■ Data for analysis
⁂

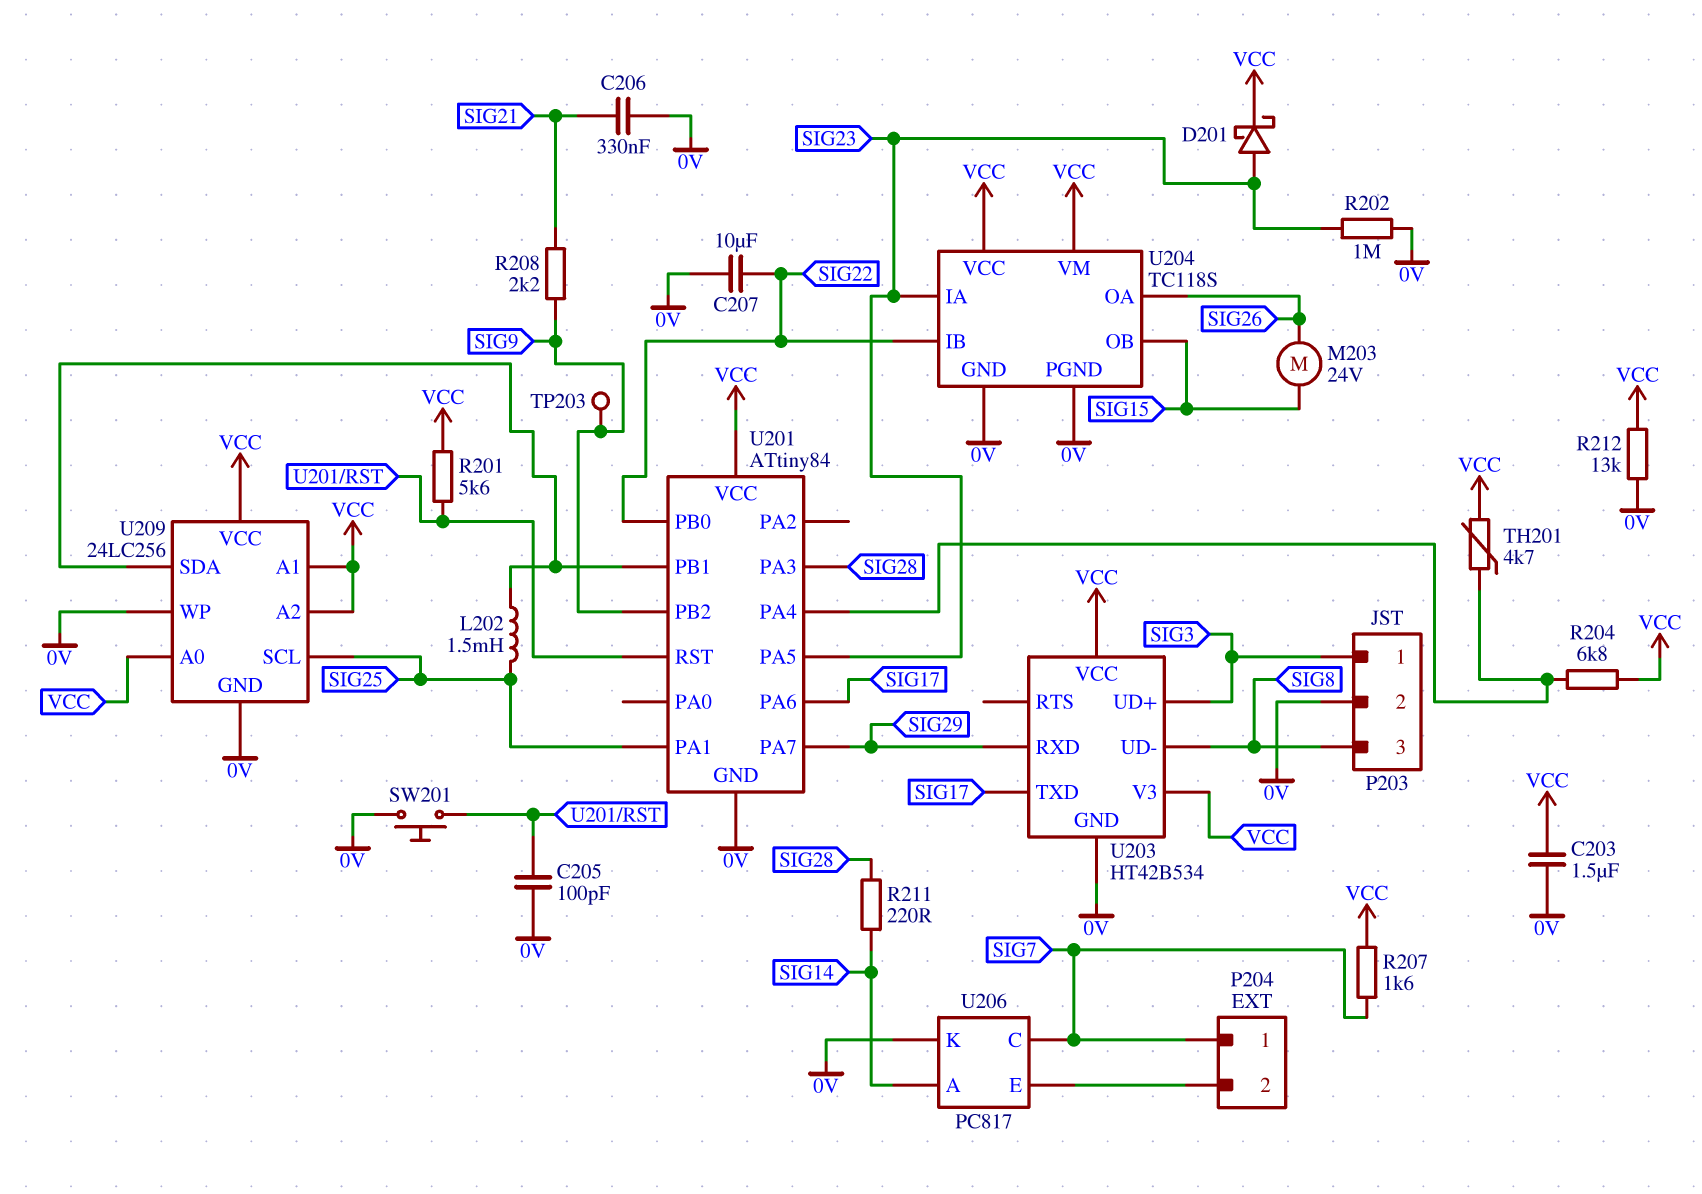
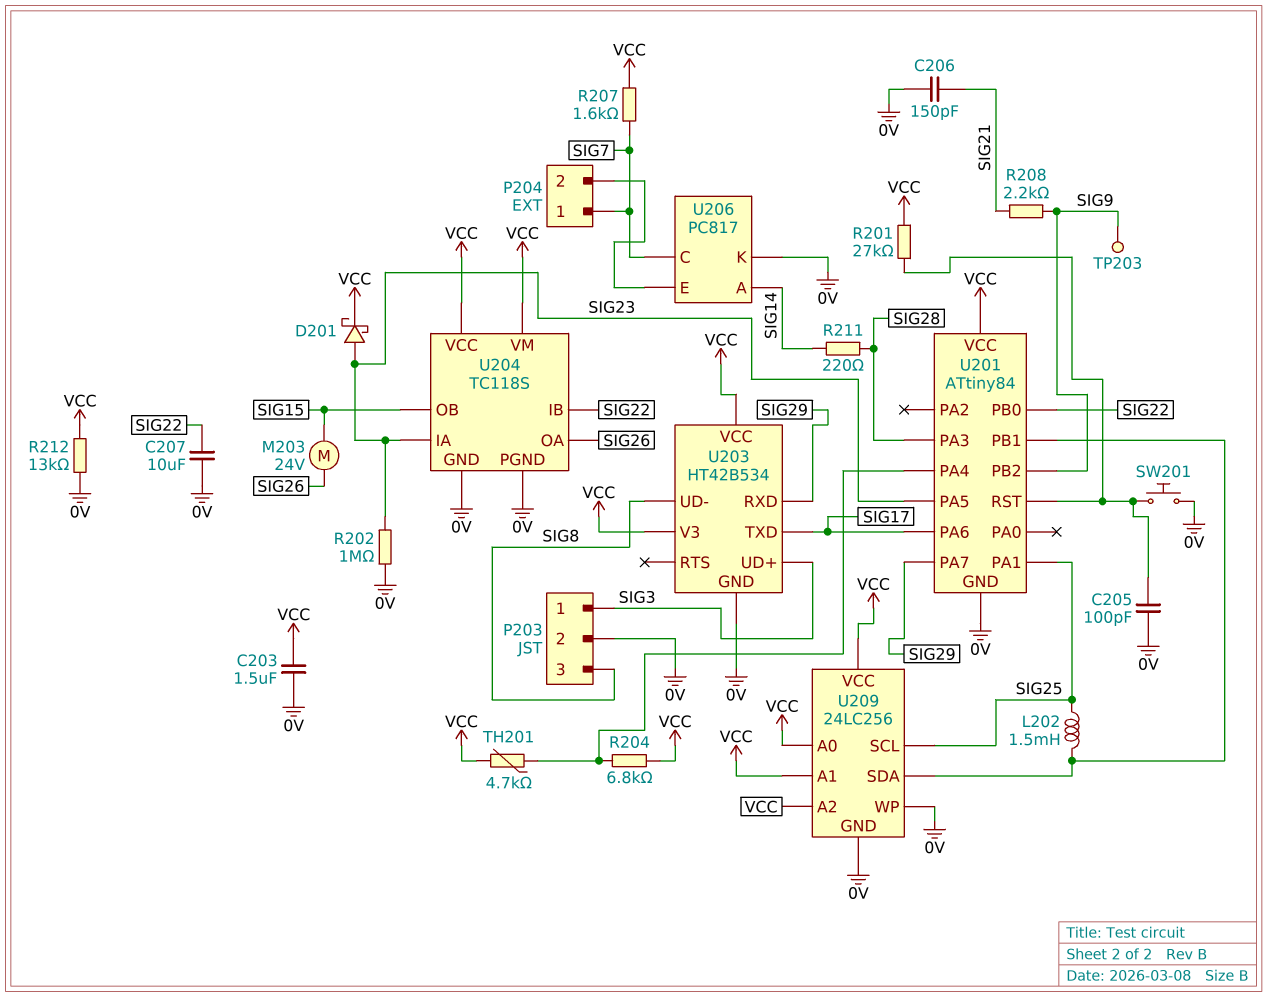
C206: 330nF (0V, SIG21) -> 150pF (0V, SIG21)
R201: 5.6k (U201/RST, VCC) -> 27k (U201/RST, VCC)

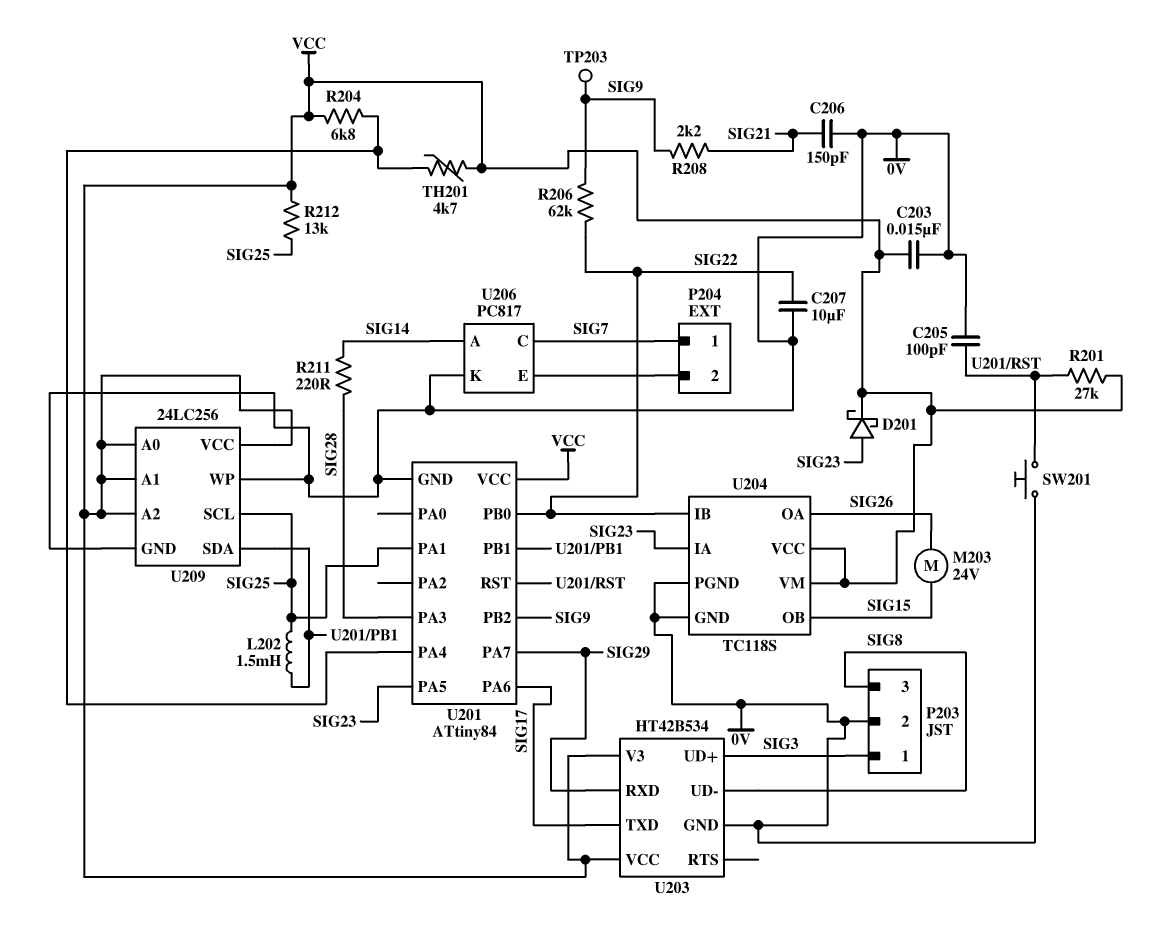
C203: 1.5uF (0V, VCC) -> 15nF (0V, VCC)
R202: 1M (0V, SIG23) -> none
R206: none -> 62k (SIG9, SIG22)
R207: 1.6k (SIG7, VCC) -> none
R212: 13k (0V, VCC) -> 13k (SIG25, VCC)

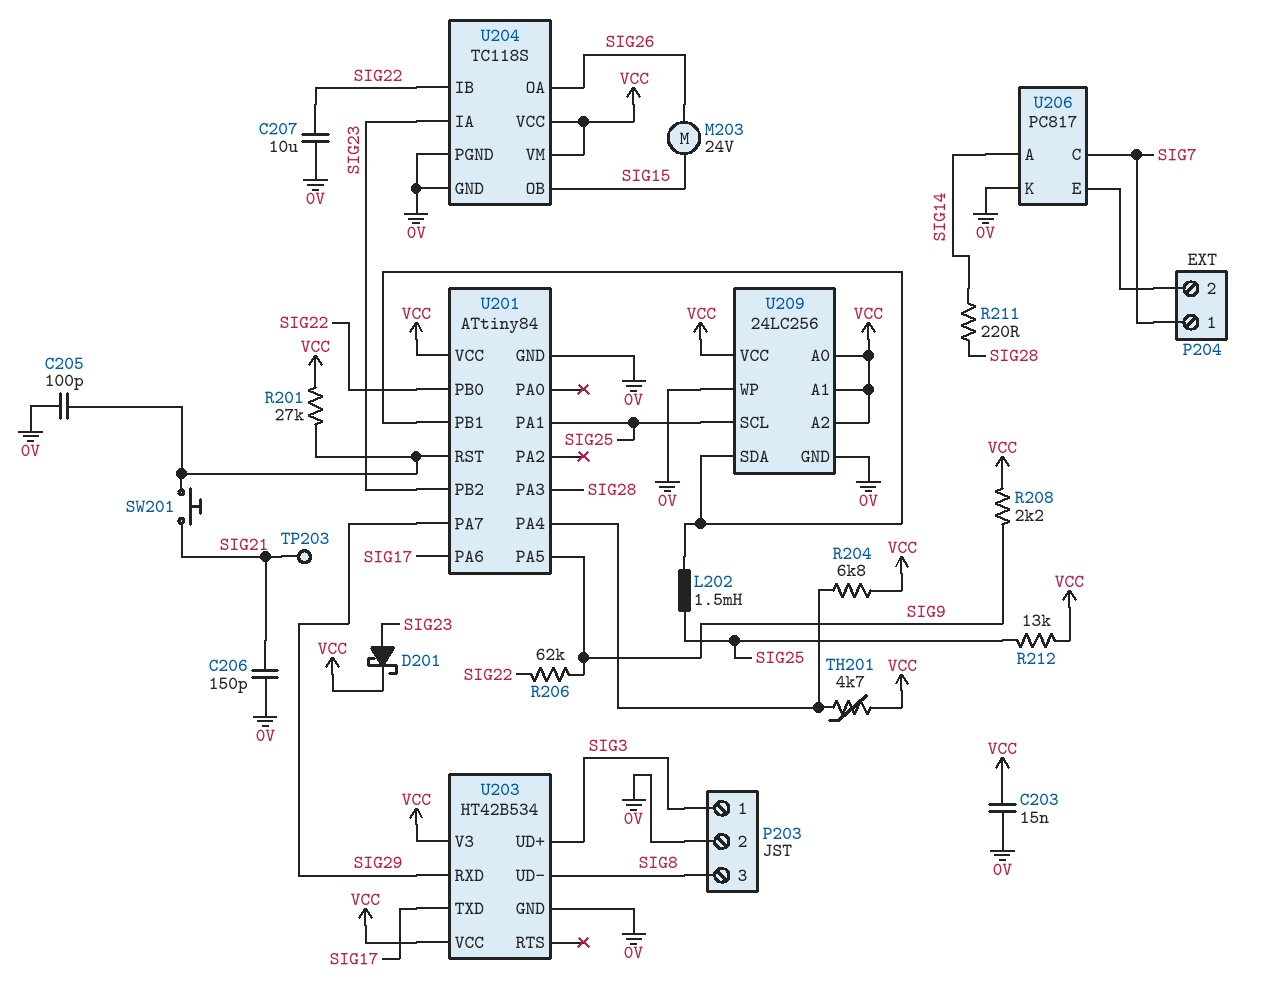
R208: 2.2k (SIG9, SIG21) -> 2.2k (SIG9, VCC)
SW201: button (0V, U201/RST) -> button (SIG21, U201/RST)
TP203: test point (SIG9) -> test point (SIG21)
U201 pin PA5: SIG23 -> SIG9
U201 pin PB2: SIG9 -> SIG23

⁂

■ Task statement
Check each line of the records above for the string "none", and report every line that has it.

■ Expected output
R202: 1M (0V, SIG23) -> none
R206: none -> 62k (SIG9, SIG22)
R207: 1.6k (SIG7, VCC) -> none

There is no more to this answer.